• EXERCISE REQUIREMENTS:
Below are records to repeat exactly. Omit the pictures from the copy.

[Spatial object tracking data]
········
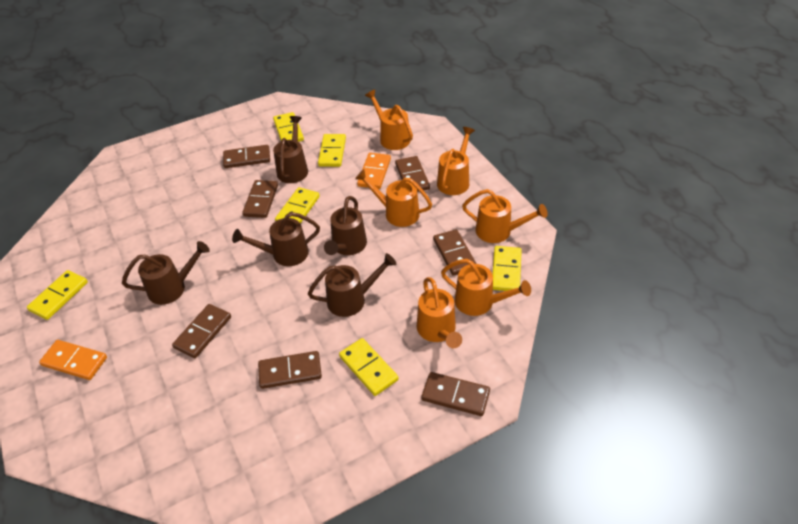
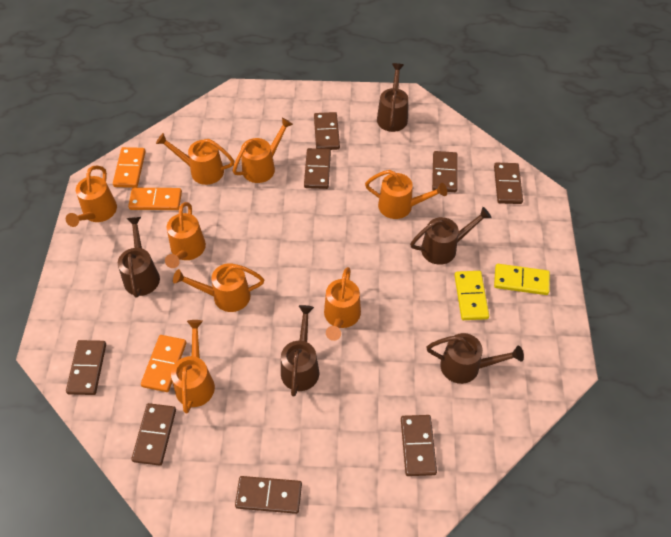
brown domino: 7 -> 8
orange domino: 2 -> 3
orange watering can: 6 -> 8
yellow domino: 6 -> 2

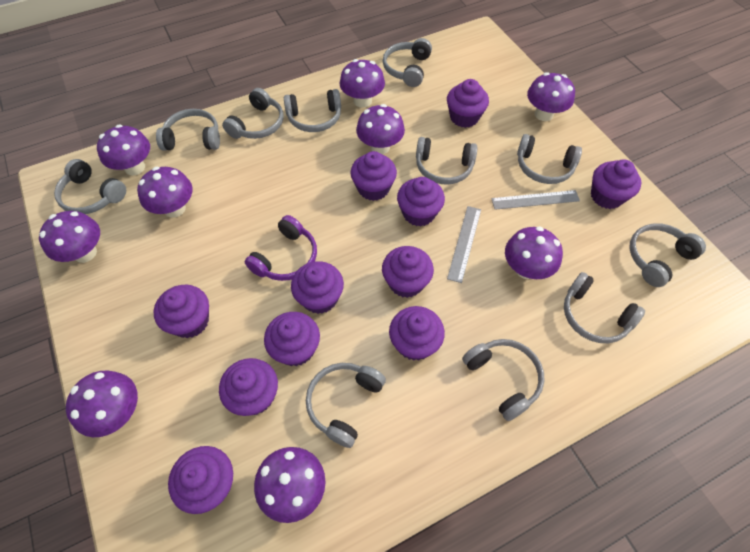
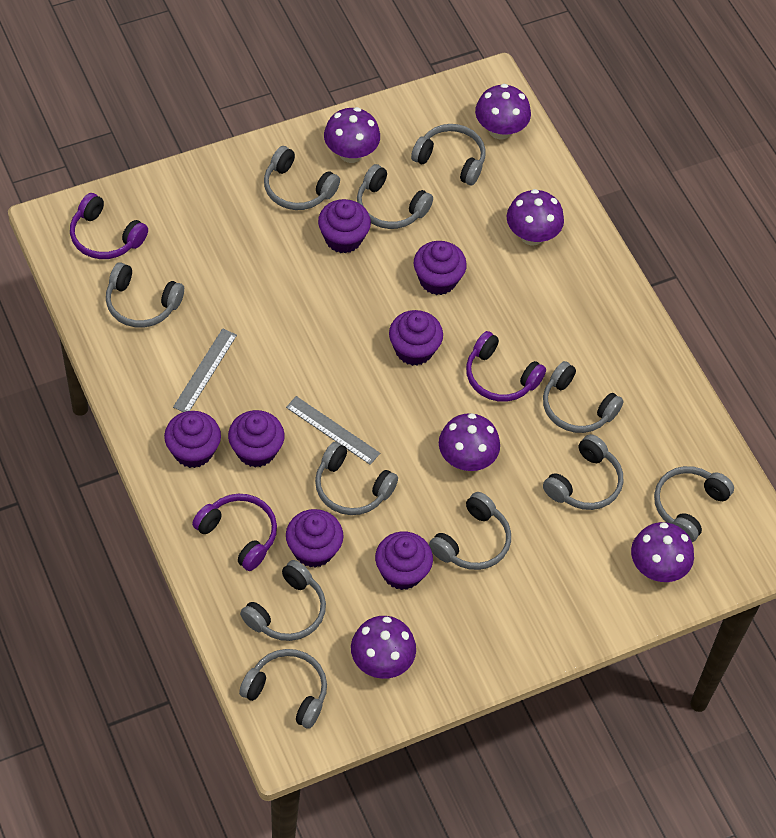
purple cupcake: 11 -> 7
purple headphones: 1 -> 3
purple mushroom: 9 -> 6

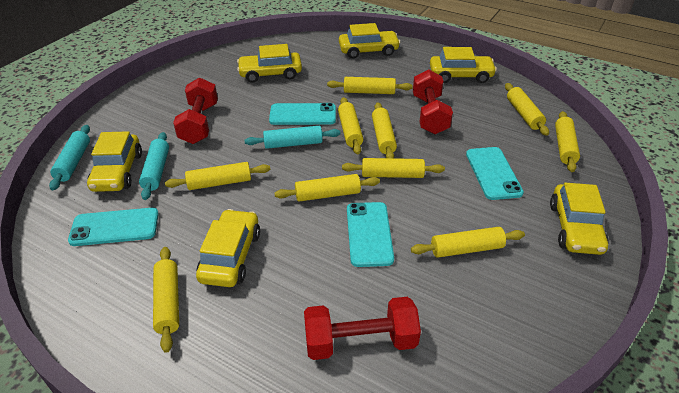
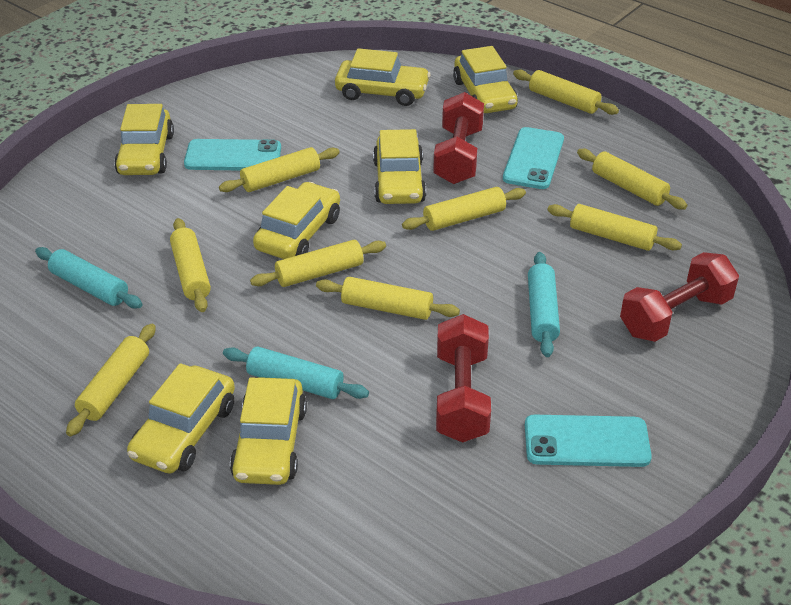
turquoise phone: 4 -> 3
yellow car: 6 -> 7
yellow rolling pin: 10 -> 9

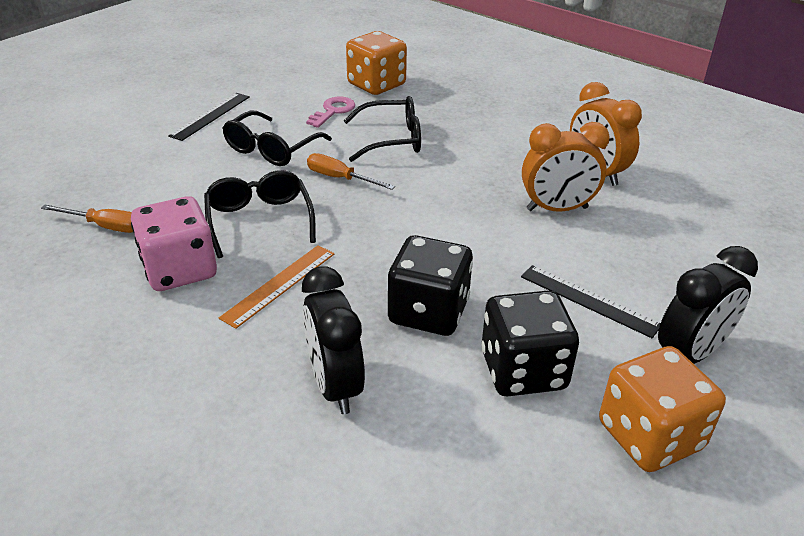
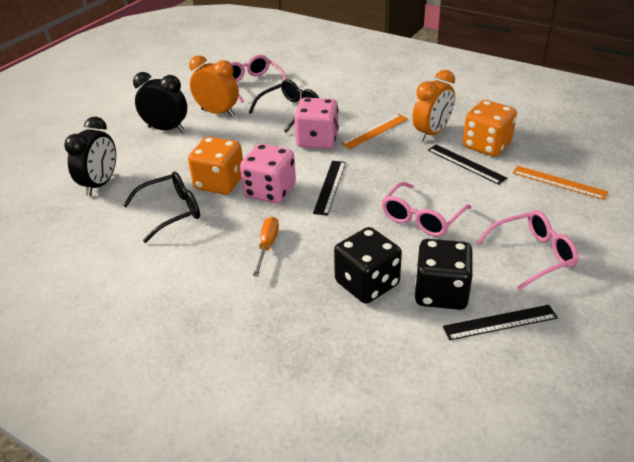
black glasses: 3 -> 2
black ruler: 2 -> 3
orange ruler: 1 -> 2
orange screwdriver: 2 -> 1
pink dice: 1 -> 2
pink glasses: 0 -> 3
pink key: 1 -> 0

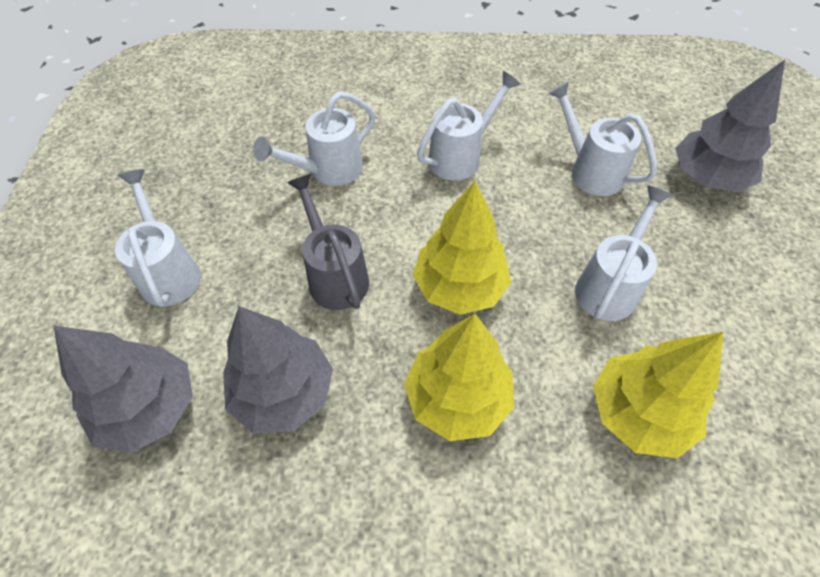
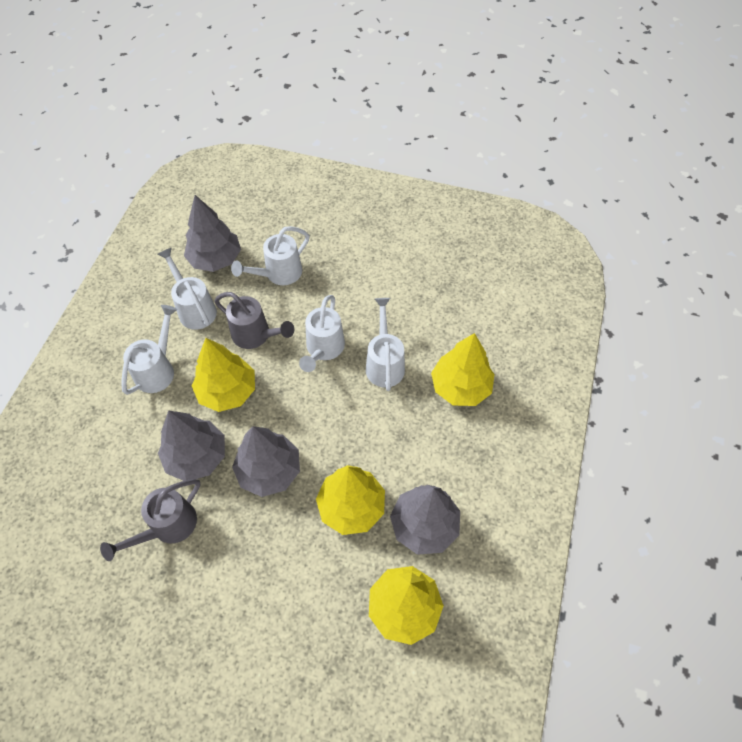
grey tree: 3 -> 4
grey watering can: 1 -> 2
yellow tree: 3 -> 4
········
• ANSWER TO THE PROBLEM:
brown domino: 7 -> 8
orange domino: 2 -> 3
orange watering can: 6 -> 8
yellow domino: 6 -> 2

purple cupcake: 11 -> 7
purple headphones: 1 -> 3
purple mushroom: 9 -> 6

turquoise phone: 4 -> 3
yellow car: 6 -> 7
yellow rolling pin: 10 -> 9

black glasses: 3 -> 2
black ruler: 2 -> 3
orange ruler: 1 -> 2
orange screwdriver: 2 -> 1
pink dice: 1 -> 2
pink glasses: 0 -> 3
pink key: 1 -> 0

grey tree: 3 -> 4
grey watering can: 1 -> 2
yellow tree: 3 -> 4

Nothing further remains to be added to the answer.